- **Problem to solve**: When the string "tree" occurs in a line of the records, show that line.

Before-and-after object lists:
━━━━━━━━━━━━━━━━

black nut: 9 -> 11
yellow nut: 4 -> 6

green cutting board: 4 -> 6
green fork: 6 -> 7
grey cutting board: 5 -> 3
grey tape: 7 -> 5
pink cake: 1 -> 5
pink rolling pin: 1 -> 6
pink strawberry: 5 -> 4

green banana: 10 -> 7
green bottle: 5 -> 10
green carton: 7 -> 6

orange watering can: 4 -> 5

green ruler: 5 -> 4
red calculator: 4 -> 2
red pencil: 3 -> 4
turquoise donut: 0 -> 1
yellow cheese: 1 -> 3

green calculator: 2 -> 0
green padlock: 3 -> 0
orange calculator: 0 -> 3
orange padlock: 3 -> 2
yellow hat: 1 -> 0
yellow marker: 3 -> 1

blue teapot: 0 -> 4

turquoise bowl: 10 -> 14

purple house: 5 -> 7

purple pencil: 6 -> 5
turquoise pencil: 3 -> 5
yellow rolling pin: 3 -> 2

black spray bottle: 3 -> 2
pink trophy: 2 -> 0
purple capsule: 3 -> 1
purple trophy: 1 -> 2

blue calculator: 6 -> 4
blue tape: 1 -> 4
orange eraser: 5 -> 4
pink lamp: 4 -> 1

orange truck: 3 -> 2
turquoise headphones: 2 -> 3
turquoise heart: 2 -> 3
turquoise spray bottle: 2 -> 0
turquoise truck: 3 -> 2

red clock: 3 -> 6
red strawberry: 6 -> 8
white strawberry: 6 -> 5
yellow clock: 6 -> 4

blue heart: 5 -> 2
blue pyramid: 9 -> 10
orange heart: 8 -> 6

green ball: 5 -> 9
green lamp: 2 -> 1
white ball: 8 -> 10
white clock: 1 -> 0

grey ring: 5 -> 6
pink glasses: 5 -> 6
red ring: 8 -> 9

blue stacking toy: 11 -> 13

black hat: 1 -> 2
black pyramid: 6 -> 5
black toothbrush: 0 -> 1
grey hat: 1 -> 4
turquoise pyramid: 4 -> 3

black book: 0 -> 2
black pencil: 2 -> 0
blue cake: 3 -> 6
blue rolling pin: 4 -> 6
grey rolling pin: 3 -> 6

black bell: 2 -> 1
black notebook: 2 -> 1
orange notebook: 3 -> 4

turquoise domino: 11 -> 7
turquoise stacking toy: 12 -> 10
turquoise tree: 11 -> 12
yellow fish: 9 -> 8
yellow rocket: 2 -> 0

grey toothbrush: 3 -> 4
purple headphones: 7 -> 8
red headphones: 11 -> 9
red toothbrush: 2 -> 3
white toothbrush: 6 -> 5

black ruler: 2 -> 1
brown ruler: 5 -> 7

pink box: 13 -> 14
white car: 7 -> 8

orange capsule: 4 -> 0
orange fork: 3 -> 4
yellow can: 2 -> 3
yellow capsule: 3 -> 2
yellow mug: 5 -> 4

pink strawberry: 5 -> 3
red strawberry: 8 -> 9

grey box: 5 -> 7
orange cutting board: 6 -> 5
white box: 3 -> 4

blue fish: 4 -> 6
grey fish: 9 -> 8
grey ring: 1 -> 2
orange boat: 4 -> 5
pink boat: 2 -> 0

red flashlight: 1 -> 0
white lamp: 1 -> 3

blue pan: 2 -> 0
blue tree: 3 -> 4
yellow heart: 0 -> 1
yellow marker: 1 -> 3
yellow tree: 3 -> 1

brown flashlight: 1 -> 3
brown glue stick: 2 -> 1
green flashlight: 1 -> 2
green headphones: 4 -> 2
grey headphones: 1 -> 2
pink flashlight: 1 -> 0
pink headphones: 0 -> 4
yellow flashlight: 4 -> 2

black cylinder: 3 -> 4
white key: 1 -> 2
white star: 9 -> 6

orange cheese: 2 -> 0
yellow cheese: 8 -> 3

━━━━━━━━━━━━━━━━

- **Result of the exercise**:
turquoise tree: 11 -> 12
blue tree: 3 -> 4
yellow tree: 3 -> 1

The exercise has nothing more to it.